*Problem requirements*. Return the lines of the data below starting at the one holding "turquoise gift: 6 -> 4" and ending at the one holding "white strawberry: 0 -> 2", word for word, leaving every picture out.
• • • •
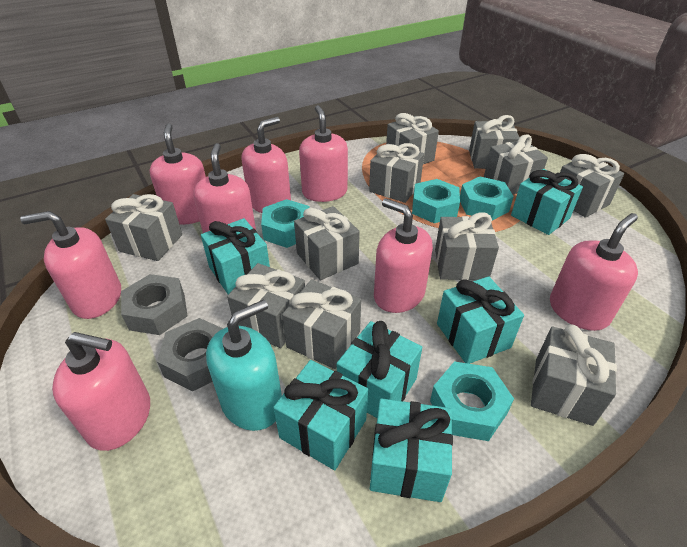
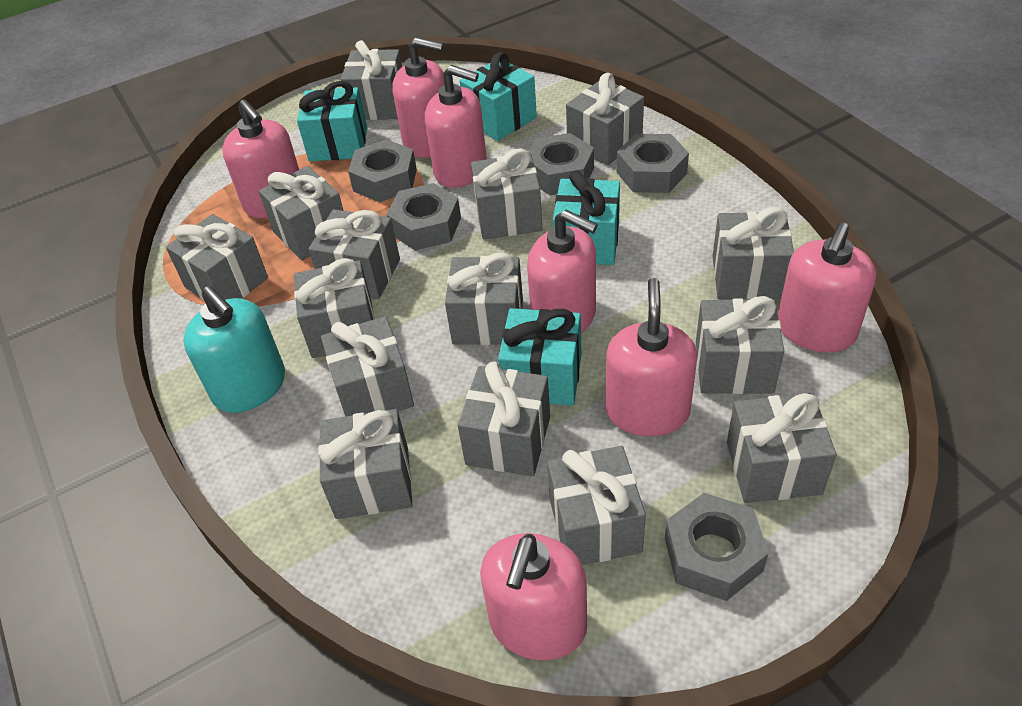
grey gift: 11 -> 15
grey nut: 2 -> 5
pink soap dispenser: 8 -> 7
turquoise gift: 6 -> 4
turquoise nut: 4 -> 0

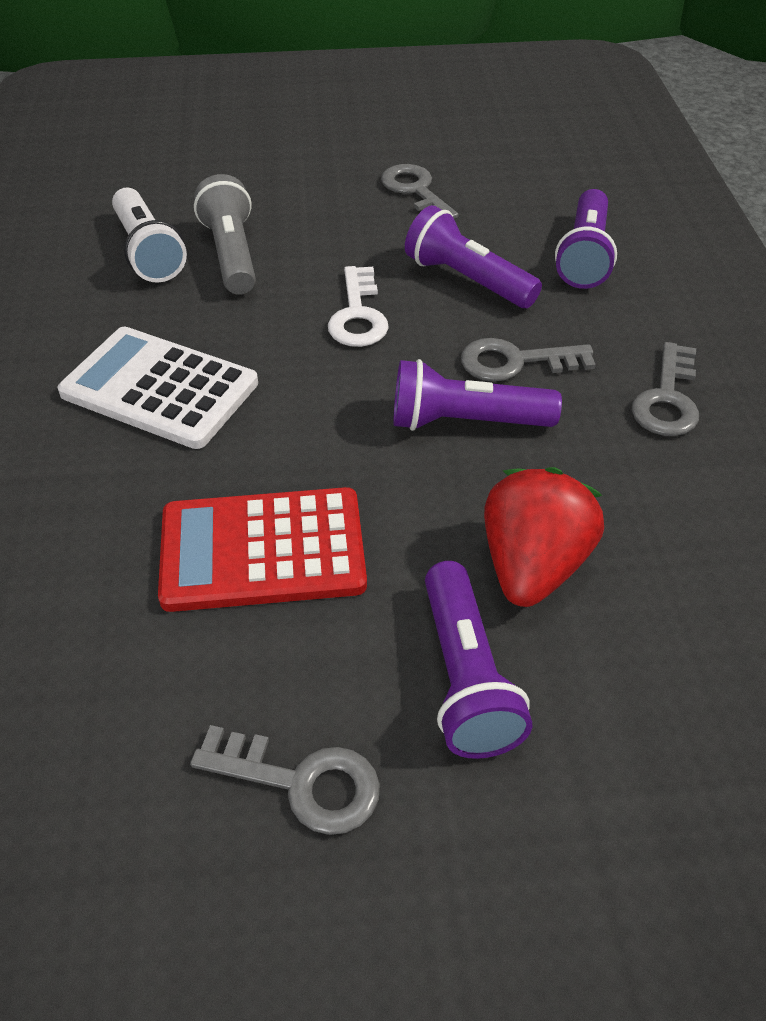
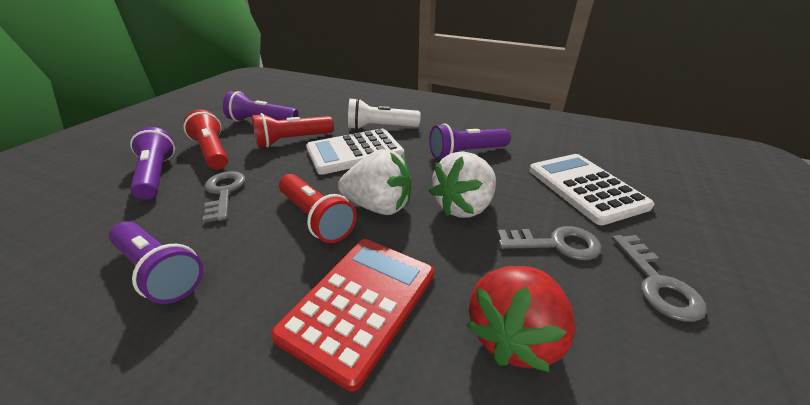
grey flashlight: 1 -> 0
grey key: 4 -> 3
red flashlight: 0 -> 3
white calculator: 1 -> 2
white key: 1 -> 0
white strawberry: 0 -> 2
• • • •
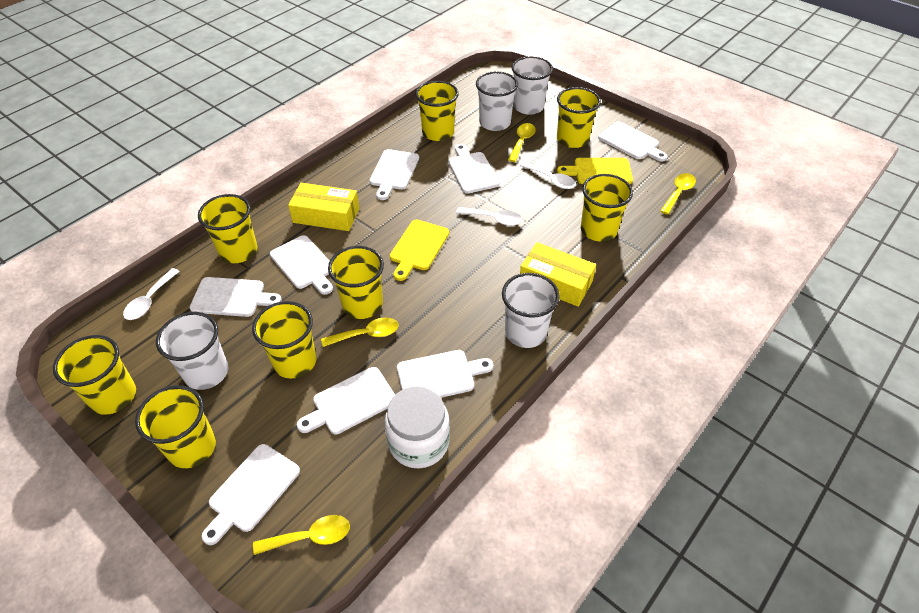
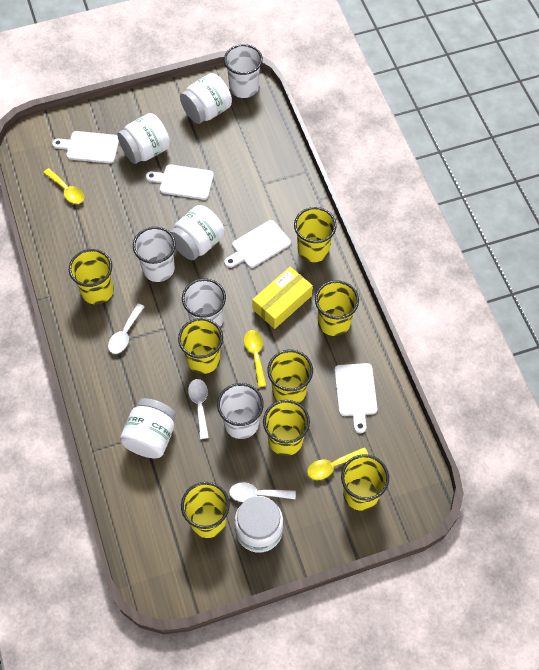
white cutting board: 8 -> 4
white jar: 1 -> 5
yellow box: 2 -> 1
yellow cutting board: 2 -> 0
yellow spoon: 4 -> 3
• • • •
*Answer space*.
turquoise gift: 6 -> 4
turquoise nut: 4 -> 0

grey flashlight: 1 -> 0
grey key: 4 -> 3
red flashlight: 0 -> 3
white calculator: 1 -> 2
white key: 1 -> 0
white strawberry: 0 -> 2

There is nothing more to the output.